* [Work to be completed] The pictures stay out; everything else in the entries below must be returned exactly.

* [Supplied material]
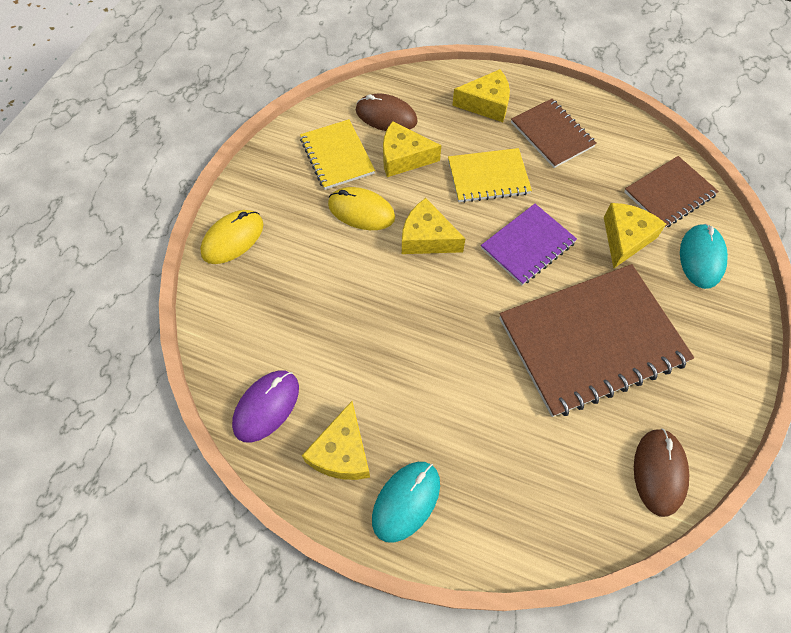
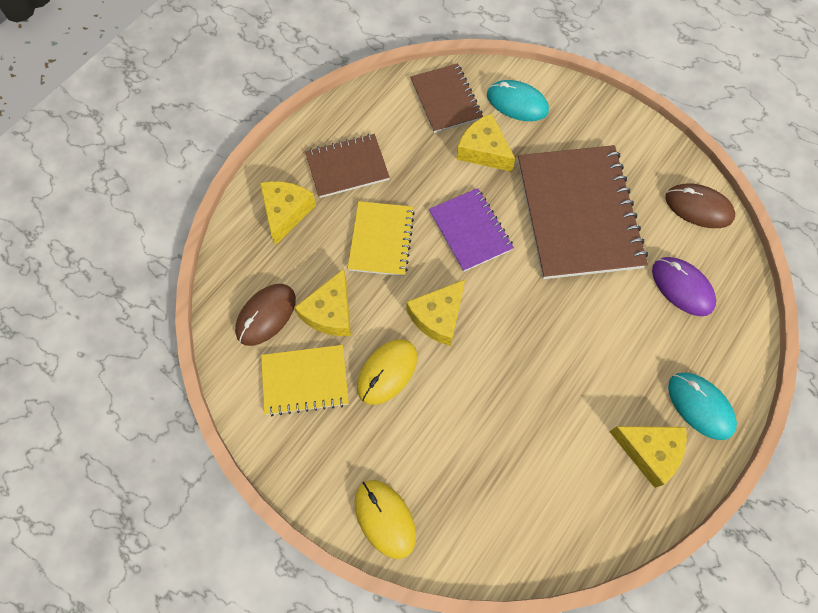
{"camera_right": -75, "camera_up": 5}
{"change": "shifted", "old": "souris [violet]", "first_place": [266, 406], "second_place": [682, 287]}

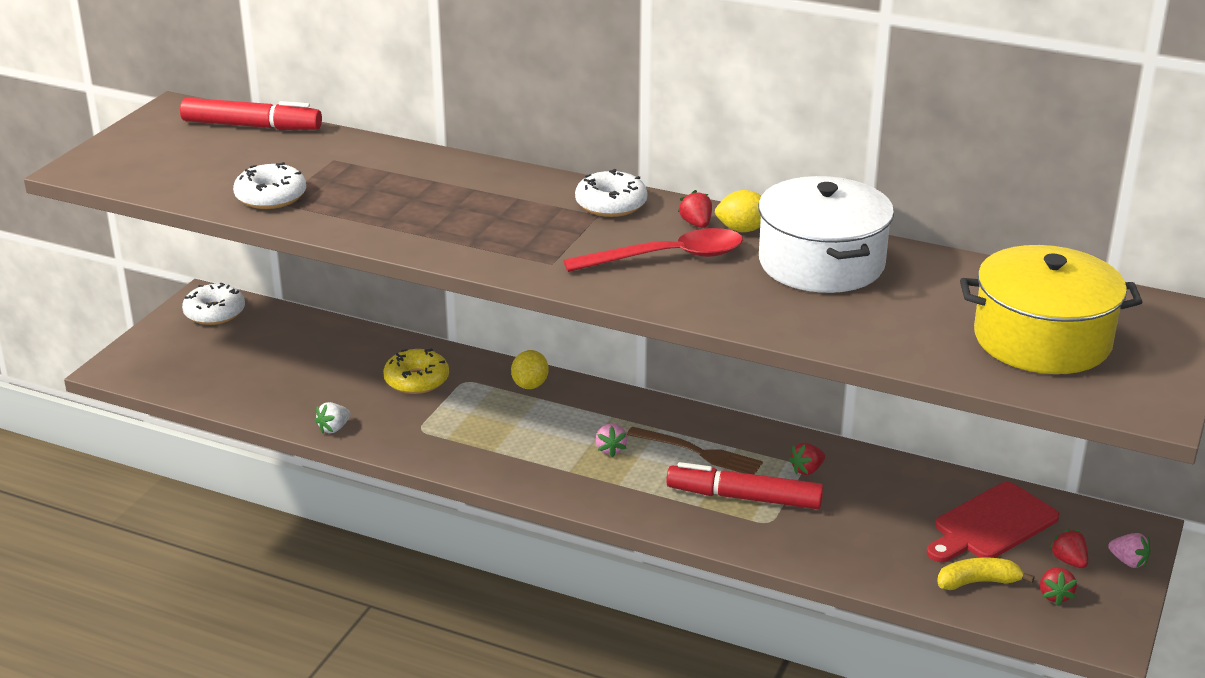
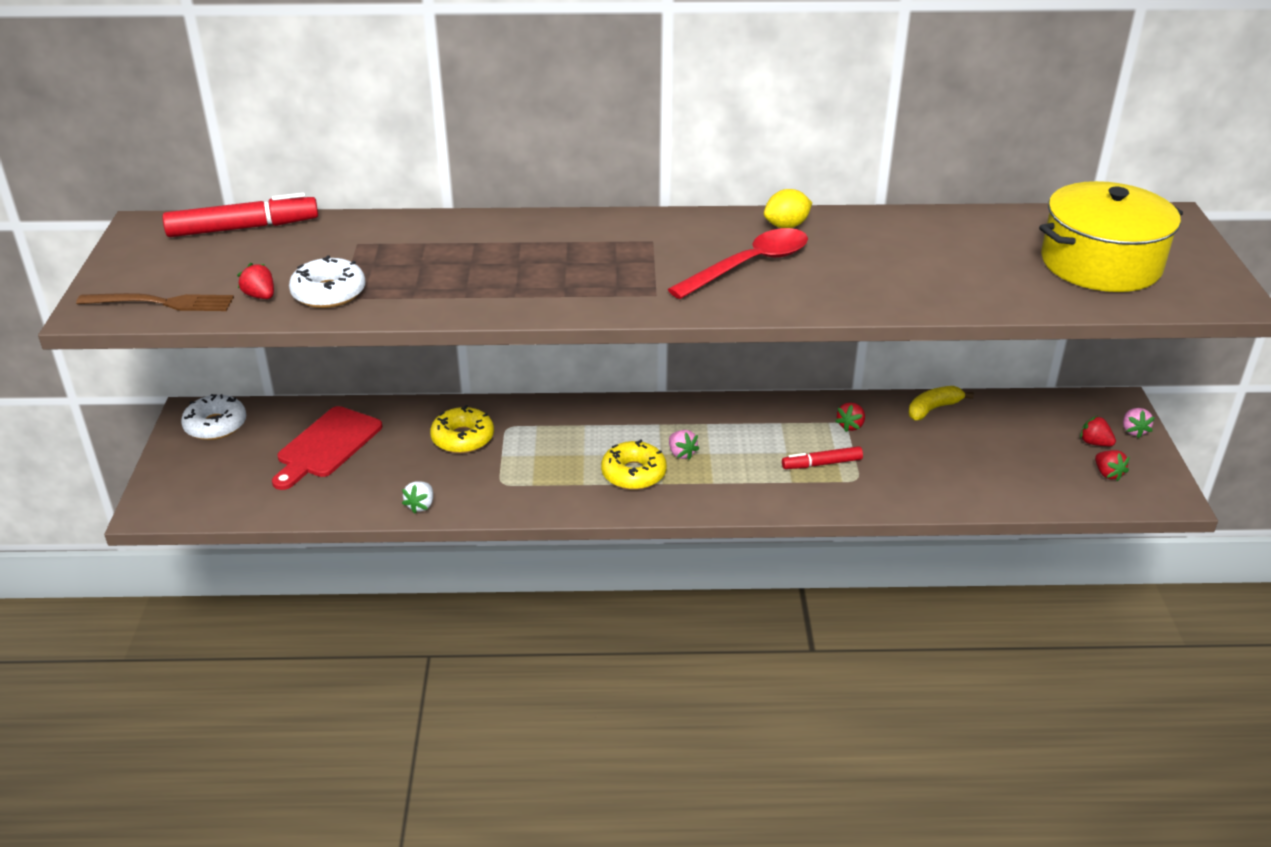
{"camera_right": -25, "camera_up": 5}
{"change": "gone", "old": "citron [jaune]", "first_place": [530, 385]}
{"change": "gone", "old": "beignet [blanc]", "first_place": [611, 204]}
{"change": "gone", "old": "marmite [blanc]", "first_place": [821, 263]}
{"change": "new", "new": "beignet [jaune]", "second_place": [633, 473]}
{"change": "shifted", "old": "fourchette [marron]", "first_place": [700, 453], "second_place": [163, 303]}
{"change": "shifted", "old": "fraise [rouge]", "first_place": [696, 224], "second_place": [260, 296]}
{"change": "shifted", "old": "planche à découper [rouge]", "first_place": [991, 524], "second_place": [326, 446]}
{"change": "shifted", "old": "banane [jaune]", "first_place": [978, 582], "second_place": [933, 409]}
{"change": "rotated", "old": "fraise [rose]", "first_place": [1128, 561], "second_place": [1133, 431], "degrees": 75}
{"change": "scaled", "old": "feutre [rouge]", "first_place": [744, 498], "second_place": [821, 464], "factor": 0.59}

* [Answer to the exercise]
{"camera_right": -75, "camera_up": 5}
{"change": "shifted", "old": "souris [violet]", "first_place": [266, 406], "second_place": [682, 287]}

{"camera_right": -25, "camera_up": 5}
{"change": "gone", "old": "citron [jaune]", "first_place": [530, 385]}
{"change": "gone", "old": "beignet [blanc]", "first_place": [611, 204]}
{"change": "gone", "old": "marmite [blanc]", "first_place": [821, 263]}
{"change": "new", "new": "beignet [jaune]", "second_place": [633, 473]}
{"change": "shifted", "old": "fourchette [marron]", "first_place": [700, 453], "second_place": [163, 303]}
{"change": "shifted", "old": "fraise [rouge]", "first_place": [696, 224], "second_place": [260, 296]}
{"change": "shifted", "old": "planche à découper [rouge]", "first_place": [991, 524], "second_place": [326, 446]}
{"change": "shifted", "old": "banane [jaune]", "first_place": [978, 582], "second_place": [933, 409]}
{"change": "rotated", "old": "fraise [rose]", "first_place": [1128, 561], "second_place": [1133, 431], "degrees": 75}
{"change": "scaled", "old": "feutre [rouge]", "first_place": [744, 498], "second_place": [821, 464], "factor": 0.59}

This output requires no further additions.